• [DATA PROVIDED]:
>>>

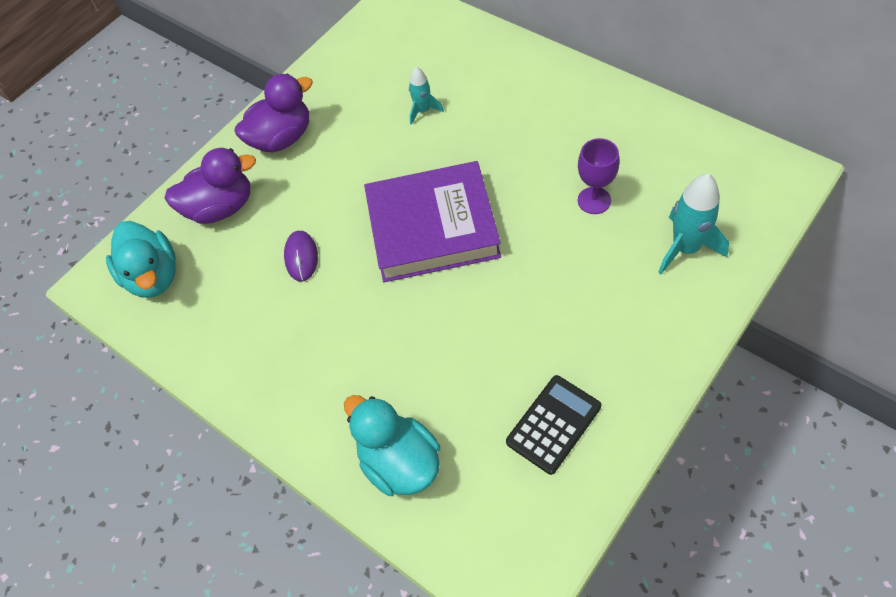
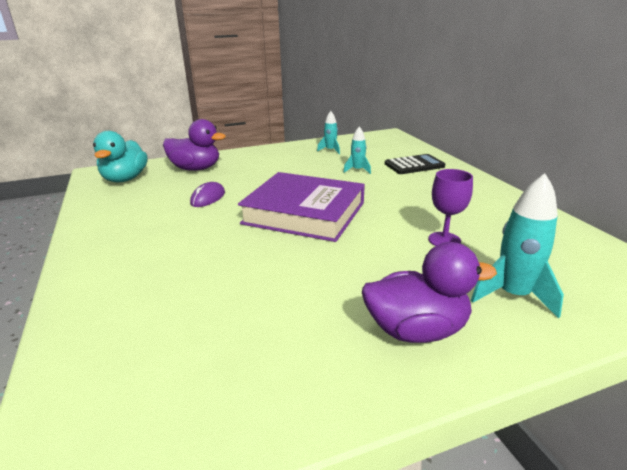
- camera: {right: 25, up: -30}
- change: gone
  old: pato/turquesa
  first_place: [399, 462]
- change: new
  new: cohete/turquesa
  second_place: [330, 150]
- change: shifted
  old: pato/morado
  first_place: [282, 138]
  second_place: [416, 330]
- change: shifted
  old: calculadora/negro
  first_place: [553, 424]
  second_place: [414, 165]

<<<

• [THE TASK]:
Locate the line with "first_place: [282, 138]" in the entries above; extract it and every line after it, verbatim.

• [EXERCISE RESULT]:
  first_place: [282, 138]
  second_place: [416, 330]
- change: shifted
  old: calculadora/negro
  first_place: [553, 424]
  second_place: [414, 165]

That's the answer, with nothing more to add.